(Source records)
--------------------------------
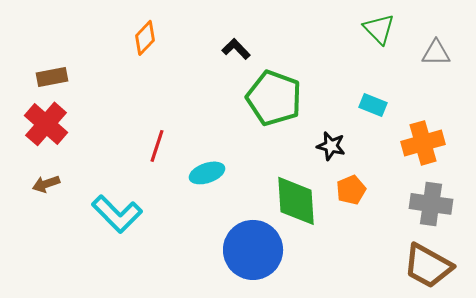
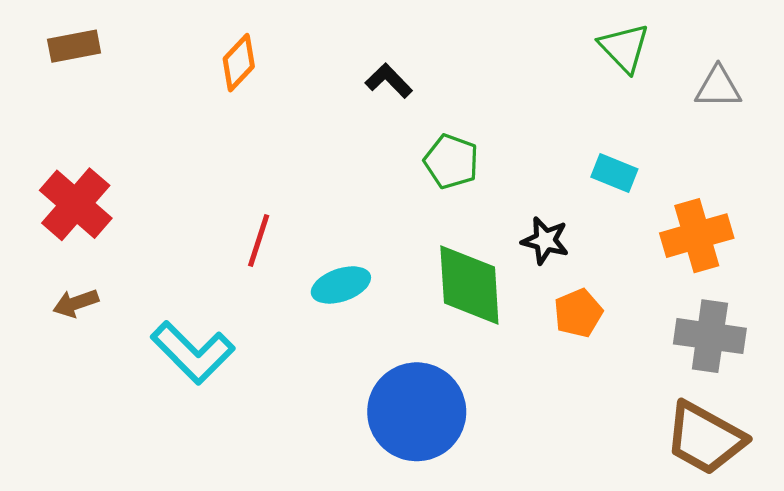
brown rectangle: (52, 77) -> (74, 46), moved
green pentagon: (274, 98) -> (451, 161), size x0.6
green diamond: (296, 201) -> (469, 285), moved

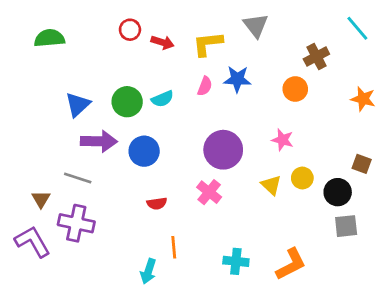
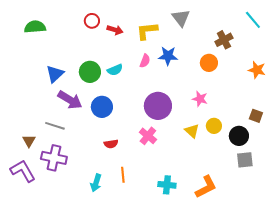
purple arrow: (99, 141) -> (70, 100), turned 30
cyan arrow: (148, 271) -> (96, 183), moved

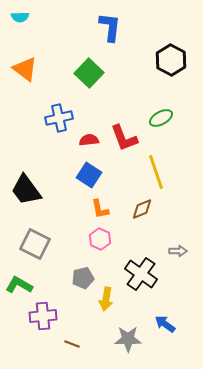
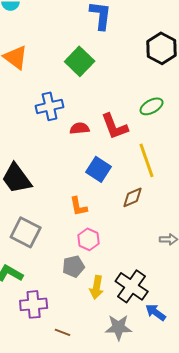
blue square: (89, 175) -> (99, 169), moved
orange L-shape: (100, 209) -> (79, 206), moved
pink hexagon: (100, 239) -> (89, 239), moved
black cross: (141, 274) -> (132, 286), moved

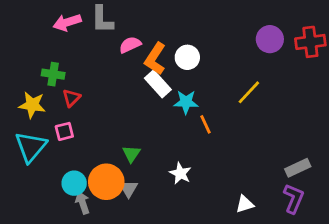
--------------------------------
* **What to do**: Omit the pictures and please write out exactly the lines between the one containing "blue square: (89, 175) -> (99, 169), moved" and the last line of the entries, both included.

* **Task solution**:
blue square: (89, 175) -> (99, 169), moved
orange L-shape: (100, 209) -> (79, 206), moved
pink hexagon: (100, 239) -> (89, 239), moved
black cross: (141, 274) -> (132, 286), moved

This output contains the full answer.